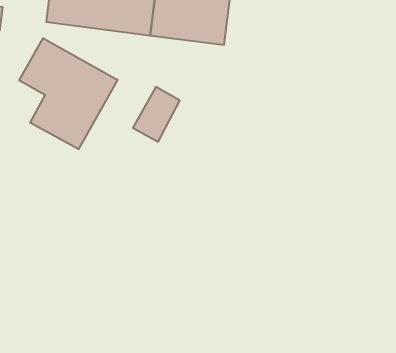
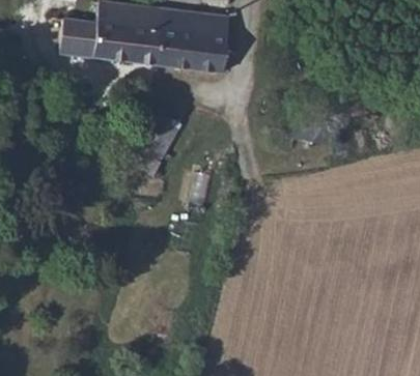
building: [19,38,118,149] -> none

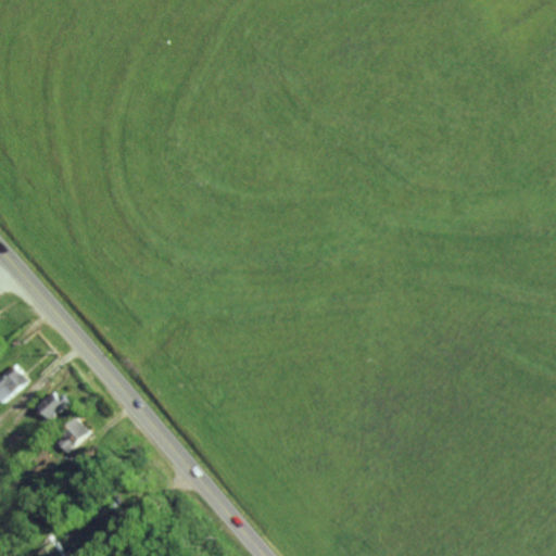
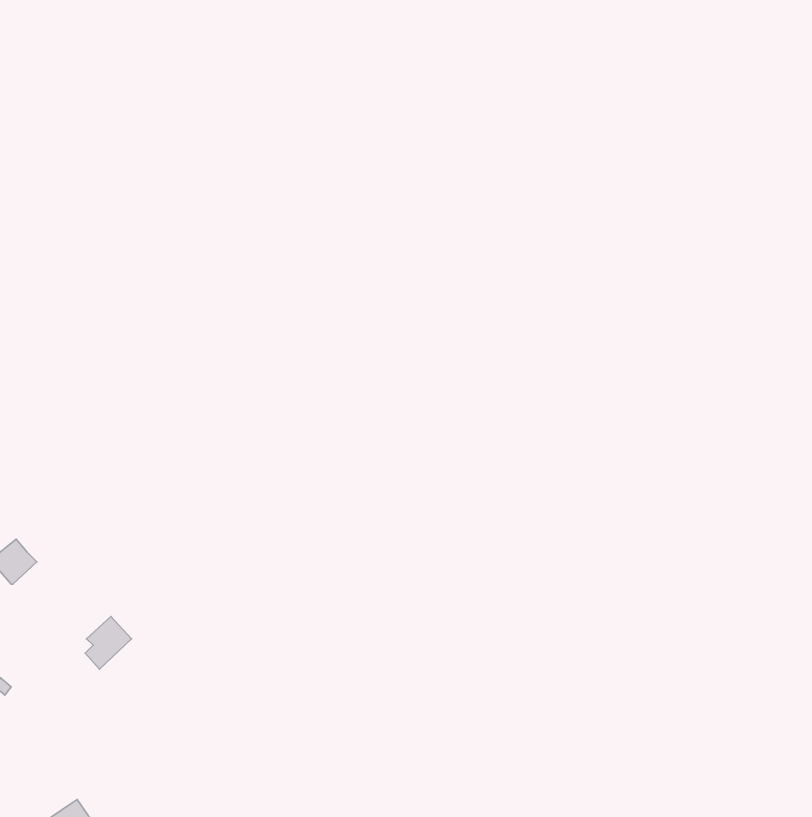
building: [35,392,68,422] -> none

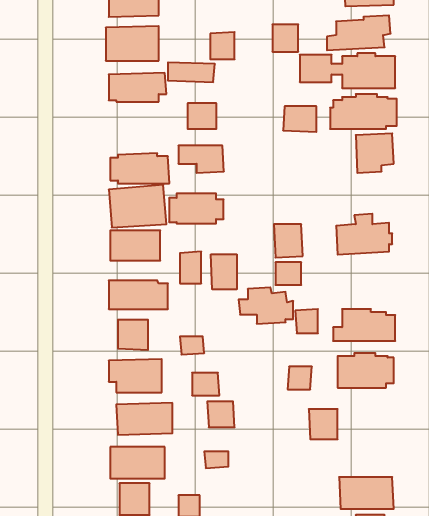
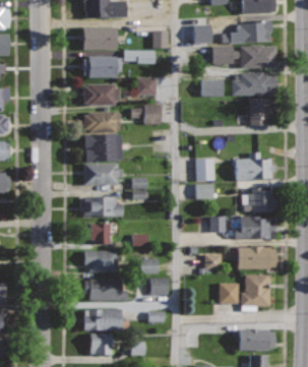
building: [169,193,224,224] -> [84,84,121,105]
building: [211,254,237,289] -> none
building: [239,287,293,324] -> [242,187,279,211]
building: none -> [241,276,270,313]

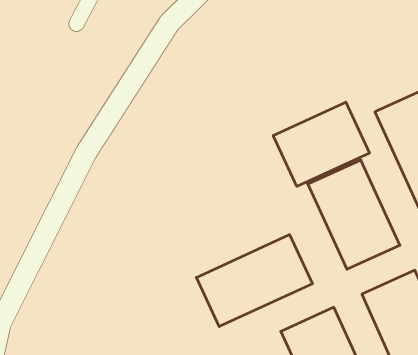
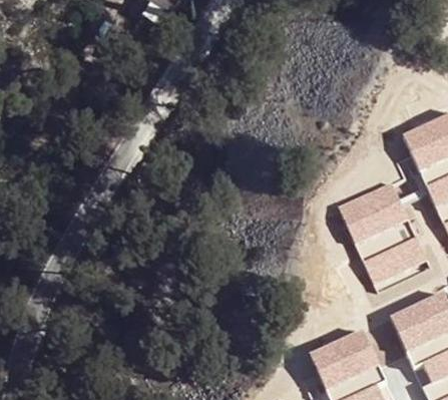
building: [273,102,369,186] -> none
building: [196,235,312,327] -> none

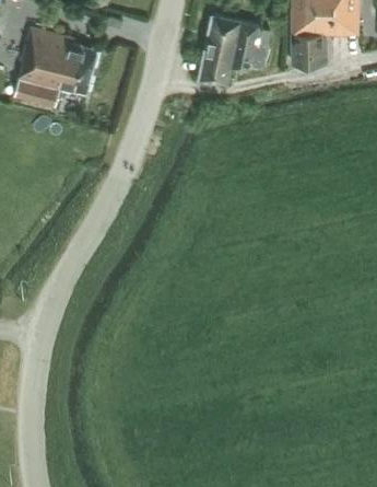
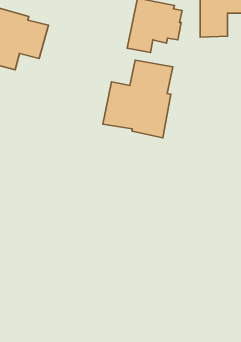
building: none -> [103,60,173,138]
= = = = = = =
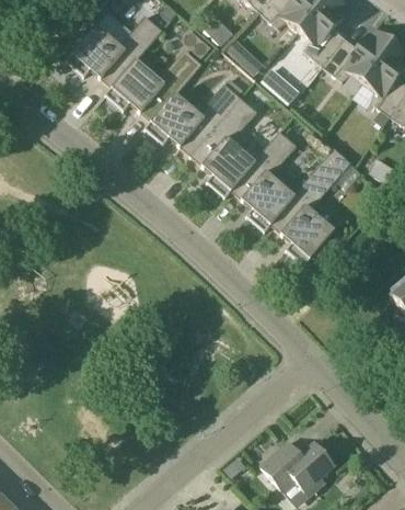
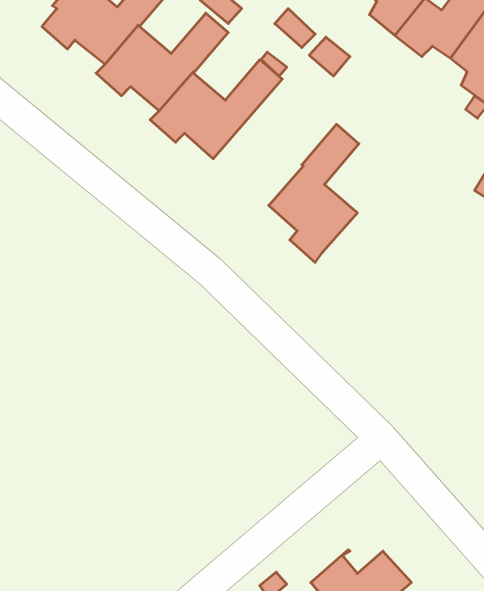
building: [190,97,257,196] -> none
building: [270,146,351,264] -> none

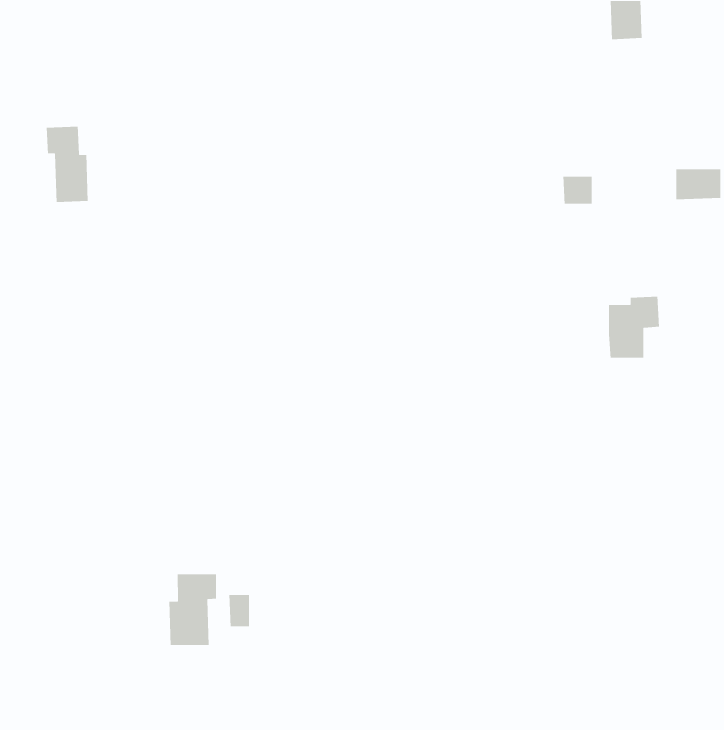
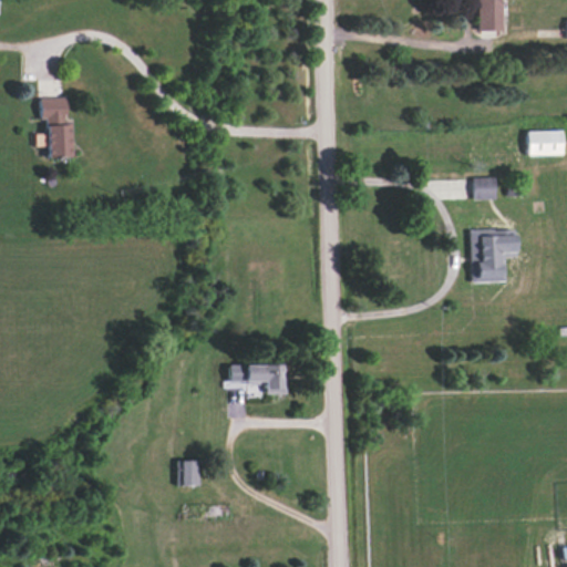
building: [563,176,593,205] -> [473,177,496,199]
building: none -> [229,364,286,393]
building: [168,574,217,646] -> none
= = = = = = =
→ **THE PROBLEM**: Give back precisely the lines above that start at the line containing "building: [563,176,593,205] ->" and end at the line containing "building: [168,574,217,646] -> none", inclusive. No other lines belong in the output.

→ **ANSWER TO THE EXERCISE**:
building: [563,176,593,205] -> [473,177,496,199]
building: none -> [229,364,286,393]
building: [168,574,217,646] -> none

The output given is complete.